Gather every line of the items below that contains the word "aerial".

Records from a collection
□ □ □ □ □

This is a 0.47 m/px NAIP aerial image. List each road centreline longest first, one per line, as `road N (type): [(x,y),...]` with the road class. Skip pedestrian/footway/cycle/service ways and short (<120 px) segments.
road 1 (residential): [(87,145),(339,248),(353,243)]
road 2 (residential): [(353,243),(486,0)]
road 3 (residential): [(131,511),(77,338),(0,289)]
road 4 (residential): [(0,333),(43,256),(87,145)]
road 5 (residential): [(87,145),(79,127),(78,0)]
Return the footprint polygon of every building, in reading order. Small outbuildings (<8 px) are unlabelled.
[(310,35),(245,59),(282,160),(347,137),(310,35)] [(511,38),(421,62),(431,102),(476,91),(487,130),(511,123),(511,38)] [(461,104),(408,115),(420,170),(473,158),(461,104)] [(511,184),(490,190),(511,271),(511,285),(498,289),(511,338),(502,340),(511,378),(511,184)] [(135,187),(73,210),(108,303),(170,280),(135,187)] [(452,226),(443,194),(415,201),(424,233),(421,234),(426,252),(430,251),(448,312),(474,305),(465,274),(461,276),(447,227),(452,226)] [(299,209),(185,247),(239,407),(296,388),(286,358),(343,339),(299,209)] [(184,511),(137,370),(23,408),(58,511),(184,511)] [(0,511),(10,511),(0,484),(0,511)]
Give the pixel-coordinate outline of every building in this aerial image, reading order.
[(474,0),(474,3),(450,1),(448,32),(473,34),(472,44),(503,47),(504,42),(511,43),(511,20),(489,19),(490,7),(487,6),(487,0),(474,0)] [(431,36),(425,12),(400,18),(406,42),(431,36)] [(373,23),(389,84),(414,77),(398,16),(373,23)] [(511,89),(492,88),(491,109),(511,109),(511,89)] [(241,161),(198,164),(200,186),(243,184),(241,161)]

□ □ □ □ □

=== RESPONSE TO THIS TASK ===
This is a 0.47 m/px NAIP aerial image. List each road centreline longest first, one per line, as `road N (type): [(x,y),...]` with the road class. Skip pedestrian/footway/cycle/service ways and short (<120 px) segments.
Give the pixel-coordinate outline of every building in this aerial image, reading order.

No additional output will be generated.